WHAT THIS TASK INVOLVES »
Using the records below, quote only the span that opens with the line containing "R4: 680 (COM, n13) -> none" and closes with the line containing "C10: 100pF (COM, n1) -> 100pF (3V3, n1)", exactly and inclusively.

PROVIDED DATA »
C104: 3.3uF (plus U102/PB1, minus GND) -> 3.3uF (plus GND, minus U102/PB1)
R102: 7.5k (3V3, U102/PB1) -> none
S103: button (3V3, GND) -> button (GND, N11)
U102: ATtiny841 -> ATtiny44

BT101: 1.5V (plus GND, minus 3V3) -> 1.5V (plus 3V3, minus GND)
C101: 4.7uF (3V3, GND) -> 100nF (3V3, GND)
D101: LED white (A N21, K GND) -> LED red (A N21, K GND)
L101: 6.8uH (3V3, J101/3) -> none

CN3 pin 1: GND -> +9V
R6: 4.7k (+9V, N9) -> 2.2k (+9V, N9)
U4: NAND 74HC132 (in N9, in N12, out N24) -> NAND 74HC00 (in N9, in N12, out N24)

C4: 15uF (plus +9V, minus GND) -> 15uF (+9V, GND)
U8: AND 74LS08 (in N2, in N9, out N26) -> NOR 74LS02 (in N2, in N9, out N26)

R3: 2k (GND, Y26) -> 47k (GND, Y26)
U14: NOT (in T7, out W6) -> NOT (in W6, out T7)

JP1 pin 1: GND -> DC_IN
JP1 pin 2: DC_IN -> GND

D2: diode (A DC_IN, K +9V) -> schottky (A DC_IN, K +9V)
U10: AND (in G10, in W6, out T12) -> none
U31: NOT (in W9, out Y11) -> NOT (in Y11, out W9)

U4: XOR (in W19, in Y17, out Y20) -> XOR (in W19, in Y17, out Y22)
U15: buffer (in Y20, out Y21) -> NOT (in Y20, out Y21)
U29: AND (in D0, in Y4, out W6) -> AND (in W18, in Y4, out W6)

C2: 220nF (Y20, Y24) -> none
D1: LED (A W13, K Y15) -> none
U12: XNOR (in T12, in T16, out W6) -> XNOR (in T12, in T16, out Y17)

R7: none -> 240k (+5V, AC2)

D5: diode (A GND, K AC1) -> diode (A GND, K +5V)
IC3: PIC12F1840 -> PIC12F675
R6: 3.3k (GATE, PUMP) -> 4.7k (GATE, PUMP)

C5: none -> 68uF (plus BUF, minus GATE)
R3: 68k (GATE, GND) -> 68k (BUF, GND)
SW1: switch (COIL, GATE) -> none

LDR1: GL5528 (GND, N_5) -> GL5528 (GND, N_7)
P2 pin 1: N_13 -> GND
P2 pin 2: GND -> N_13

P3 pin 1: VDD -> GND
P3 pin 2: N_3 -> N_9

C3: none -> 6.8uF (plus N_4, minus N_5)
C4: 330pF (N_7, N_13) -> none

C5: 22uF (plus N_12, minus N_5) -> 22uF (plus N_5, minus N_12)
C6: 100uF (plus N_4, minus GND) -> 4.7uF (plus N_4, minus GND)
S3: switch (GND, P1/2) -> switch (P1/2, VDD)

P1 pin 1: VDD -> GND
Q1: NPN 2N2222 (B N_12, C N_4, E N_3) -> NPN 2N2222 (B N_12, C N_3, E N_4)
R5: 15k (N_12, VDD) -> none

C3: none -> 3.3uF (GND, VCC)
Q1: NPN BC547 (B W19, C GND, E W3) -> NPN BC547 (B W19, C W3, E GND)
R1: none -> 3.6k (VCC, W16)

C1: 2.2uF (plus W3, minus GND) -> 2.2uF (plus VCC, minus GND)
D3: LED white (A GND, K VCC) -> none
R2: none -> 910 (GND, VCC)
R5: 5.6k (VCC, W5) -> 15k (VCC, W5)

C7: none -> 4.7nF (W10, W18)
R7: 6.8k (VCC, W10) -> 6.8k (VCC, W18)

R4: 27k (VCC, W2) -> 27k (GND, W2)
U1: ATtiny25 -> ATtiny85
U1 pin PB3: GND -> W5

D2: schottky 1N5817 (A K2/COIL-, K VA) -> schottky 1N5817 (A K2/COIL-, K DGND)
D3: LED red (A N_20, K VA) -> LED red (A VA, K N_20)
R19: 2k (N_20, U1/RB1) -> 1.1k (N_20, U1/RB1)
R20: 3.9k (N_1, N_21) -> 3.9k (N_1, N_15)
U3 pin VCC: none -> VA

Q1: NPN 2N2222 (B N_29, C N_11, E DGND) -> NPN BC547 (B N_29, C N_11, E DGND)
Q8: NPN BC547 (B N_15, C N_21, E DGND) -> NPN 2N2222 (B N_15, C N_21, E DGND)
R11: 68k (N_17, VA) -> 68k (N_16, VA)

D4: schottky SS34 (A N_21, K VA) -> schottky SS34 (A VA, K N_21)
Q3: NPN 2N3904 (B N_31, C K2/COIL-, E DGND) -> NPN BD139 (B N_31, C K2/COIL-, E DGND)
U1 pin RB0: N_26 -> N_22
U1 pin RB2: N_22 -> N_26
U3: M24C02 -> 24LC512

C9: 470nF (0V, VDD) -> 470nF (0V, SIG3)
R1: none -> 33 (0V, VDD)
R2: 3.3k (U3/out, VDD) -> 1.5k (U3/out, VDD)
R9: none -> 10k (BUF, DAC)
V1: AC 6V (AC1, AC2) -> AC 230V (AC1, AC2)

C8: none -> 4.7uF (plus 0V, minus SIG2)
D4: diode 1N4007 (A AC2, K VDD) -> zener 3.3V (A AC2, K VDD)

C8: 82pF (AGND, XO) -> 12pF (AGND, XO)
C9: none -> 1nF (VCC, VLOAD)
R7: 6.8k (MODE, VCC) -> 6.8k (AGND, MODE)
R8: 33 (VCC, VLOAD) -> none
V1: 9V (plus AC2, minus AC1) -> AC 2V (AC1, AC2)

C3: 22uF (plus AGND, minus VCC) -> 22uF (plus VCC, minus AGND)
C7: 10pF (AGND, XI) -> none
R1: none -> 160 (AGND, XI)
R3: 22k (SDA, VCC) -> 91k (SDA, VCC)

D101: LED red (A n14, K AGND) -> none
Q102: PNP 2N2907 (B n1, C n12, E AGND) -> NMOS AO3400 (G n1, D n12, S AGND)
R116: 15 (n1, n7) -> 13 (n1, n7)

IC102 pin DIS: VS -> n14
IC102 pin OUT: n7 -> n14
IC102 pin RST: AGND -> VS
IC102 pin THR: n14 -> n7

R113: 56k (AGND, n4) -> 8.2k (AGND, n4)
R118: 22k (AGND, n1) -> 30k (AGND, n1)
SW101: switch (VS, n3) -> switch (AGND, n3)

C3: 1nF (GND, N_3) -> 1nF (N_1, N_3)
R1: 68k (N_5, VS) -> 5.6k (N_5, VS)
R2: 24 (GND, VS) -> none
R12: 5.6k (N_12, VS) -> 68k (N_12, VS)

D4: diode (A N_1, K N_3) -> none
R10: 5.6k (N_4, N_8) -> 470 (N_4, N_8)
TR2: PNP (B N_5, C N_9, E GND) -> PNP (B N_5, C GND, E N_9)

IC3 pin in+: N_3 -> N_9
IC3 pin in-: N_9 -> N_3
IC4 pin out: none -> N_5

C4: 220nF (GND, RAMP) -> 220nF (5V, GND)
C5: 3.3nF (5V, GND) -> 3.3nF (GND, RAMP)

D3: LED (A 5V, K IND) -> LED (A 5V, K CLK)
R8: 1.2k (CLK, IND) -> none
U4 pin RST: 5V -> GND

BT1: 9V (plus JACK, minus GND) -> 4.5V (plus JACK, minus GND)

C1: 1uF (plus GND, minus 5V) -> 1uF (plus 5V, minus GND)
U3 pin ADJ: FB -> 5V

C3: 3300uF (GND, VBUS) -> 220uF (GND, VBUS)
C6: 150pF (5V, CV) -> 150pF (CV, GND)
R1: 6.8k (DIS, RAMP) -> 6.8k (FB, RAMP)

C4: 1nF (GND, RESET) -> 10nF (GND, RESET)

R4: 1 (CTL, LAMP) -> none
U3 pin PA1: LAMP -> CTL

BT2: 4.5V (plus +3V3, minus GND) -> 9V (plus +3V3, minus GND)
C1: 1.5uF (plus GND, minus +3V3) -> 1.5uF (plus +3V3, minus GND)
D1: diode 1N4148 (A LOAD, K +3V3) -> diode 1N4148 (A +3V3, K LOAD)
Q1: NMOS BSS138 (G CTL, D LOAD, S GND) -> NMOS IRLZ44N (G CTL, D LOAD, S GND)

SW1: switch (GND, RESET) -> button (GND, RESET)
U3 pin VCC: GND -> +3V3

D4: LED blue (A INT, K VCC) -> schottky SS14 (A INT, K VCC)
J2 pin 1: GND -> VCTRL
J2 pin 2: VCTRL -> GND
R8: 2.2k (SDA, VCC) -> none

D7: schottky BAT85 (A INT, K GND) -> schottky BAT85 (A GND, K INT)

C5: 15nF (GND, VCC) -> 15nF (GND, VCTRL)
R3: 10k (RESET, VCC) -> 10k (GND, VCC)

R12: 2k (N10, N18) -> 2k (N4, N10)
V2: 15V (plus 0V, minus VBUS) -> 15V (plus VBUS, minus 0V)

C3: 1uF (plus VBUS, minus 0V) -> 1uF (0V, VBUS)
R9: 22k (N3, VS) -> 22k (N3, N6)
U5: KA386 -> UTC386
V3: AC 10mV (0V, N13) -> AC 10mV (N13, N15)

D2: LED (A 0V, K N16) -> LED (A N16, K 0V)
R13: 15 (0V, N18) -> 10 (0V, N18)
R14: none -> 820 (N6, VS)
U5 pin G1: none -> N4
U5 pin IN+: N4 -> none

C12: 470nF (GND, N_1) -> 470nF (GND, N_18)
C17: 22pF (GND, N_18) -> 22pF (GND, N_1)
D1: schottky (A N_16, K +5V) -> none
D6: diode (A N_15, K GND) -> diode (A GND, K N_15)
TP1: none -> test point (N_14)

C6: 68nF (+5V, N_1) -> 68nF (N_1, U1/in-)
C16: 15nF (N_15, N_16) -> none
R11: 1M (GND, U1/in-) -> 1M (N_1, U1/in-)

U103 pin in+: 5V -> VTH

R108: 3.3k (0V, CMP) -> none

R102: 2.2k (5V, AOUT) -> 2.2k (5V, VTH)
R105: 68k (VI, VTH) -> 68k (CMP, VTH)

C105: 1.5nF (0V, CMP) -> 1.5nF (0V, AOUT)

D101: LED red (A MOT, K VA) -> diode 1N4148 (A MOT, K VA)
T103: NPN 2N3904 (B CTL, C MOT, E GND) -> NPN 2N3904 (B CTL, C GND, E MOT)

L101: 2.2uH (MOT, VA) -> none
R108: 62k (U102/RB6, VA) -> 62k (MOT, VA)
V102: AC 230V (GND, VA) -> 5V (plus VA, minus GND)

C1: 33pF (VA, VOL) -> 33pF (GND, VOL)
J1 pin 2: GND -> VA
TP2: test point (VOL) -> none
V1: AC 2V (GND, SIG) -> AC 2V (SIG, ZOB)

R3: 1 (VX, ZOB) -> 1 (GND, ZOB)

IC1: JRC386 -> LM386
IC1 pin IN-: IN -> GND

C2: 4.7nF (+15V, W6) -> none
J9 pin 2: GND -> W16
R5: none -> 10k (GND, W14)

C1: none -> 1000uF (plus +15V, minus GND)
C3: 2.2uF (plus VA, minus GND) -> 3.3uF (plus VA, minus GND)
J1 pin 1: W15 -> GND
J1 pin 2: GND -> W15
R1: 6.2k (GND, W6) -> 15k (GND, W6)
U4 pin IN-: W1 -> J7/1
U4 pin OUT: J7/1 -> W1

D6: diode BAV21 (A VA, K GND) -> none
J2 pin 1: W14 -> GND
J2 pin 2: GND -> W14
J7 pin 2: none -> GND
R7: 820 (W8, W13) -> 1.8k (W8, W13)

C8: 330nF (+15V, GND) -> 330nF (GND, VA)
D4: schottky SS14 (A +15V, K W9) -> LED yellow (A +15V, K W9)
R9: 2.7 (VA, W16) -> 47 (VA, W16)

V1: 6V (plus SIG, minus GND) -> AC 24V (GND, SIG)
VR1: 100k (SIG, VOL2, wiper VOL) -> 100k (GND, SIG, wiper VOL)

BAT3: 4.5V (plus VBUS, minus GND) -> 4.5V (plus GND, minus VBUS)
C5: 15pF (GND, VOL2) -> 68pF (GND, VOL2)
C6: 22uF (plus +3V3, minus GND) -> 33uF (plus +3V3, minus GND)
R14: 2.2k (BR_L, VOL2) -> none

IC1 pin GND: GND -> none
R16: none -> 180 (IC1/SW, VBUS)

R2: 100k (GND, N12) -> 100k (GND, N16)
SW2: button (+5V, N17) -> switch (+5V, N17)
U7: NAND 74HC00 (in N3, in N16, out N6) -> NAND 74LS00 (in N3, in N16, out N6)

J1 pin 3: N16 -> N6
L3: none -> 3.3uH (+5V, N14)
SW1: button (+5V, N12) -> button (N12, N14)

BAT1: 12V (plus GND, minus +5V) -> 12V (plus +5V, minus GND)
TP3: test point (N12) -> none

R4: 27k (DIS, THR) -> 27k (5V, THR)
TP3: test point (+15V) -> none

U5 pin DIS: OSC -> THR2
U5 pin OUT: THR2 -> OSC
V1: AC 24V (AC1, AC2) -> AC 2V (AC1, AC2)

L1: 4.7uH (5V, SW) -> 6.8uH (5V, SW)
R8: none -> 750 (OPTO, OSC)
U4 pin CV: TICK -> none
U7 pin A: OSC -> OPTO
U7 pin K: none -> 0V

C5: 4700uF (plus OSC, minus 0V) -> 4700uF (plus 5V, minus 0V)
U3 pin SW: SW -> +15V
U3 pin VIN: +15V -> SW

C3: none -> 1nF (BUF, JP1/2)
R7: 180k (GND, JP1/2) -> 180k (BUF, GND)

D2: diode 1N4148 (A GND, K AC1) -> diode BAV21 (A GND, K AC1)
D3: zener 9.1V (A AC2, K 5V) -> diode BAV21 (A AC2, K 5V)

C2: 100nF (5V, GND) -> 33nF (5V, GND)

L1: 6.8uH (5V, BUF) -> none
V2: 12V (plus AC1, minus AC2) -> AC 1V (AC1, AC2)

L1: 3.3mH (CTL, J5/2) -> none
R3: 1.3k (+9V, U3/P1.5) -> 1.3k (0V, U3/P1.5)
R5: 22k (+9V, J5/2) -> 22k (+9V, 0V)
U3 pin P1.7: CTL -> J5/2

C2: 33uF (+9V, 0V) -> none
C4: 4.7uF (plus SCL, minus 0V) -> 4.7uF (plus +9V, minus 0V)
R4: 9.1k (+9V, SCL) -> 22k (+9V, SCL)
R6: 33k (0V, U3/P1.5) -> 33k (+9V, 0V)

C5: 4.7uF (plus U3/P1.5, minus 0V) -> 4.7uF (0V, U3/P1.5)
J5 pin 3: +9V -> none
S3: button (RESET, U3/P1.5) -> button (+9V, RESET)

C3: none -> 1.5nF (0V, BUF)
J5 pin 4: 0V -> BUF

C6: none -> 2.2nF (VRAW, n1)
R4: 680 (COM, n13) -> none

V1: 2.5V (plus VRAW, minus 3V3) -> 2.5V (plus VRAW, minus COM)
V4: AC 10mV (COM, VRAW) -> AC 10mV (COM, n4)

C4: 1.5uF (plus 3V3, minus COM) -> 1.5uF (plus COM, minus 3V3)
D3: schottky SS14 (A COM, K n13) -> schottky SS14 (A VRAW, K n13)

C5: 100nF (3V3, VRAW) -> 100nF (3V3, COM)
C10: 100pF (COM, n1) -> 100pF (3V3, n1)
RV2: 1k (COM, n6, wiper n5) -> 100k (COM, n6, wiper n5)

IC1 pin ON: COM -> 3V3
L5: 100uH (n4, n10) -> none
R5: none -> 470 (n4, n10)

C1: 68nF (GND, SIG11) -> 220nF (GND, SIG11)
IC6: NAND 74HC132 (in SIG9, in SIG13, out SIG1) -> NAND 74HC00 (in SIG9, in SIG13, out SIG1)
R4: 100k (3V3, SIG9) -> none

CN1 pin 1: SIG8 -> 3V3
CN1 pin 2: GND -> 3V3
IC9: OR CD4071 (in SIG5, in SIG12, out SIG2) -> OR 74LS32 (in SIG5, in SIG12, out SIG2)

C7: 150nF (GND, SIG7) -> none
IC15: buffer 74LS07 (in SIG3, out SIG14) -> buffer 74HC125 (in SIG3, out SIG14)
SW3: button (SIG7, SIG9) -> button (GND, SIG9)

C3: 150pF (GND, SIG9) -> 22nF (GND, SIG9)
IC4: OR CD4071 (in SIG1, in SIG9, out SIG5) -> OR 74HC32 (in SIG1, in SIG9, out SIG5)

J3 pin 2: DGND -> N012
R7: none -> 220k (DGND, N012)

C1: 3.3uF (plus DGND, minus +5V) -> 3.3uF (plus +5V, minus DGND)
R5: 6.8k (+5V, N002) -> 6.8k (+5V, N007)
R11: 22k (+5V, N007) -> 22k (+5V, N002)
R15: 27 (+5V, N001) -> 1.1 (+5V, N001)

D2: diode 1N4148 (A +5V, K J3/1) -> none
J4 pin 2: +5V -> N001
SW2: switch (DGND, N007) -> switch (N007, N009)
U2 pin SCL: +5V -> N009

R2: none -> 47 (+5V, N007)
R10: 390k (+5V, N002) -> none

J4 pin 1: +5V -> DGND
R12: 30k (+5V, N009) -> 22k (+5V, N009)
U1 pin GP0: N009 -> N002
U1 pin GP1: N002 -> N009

EXERCISE RESPONSE »
R4: 680 (COM, n13) -> none

V1: 2.5V (plus VRAW, minus 3V3) -> 2.5V (plus VRAW, minus COM)
V4: AC 10mV (COM, VRAW) -> AC 10mV (COM, n4)

C4: 1.5uF (plus 3V3, minus COM) -> 1.5uF (plus COM, minus 3V3)
D3: schottky SS14 (A COM, K n13) -> schottky SS14 (A VRAW, K n13)

C5: 100nF (3V3, VRAW) -> 100nF (3V3, COM)
C10: 100pF (COM, n1) -> 100pF (3V3, n1)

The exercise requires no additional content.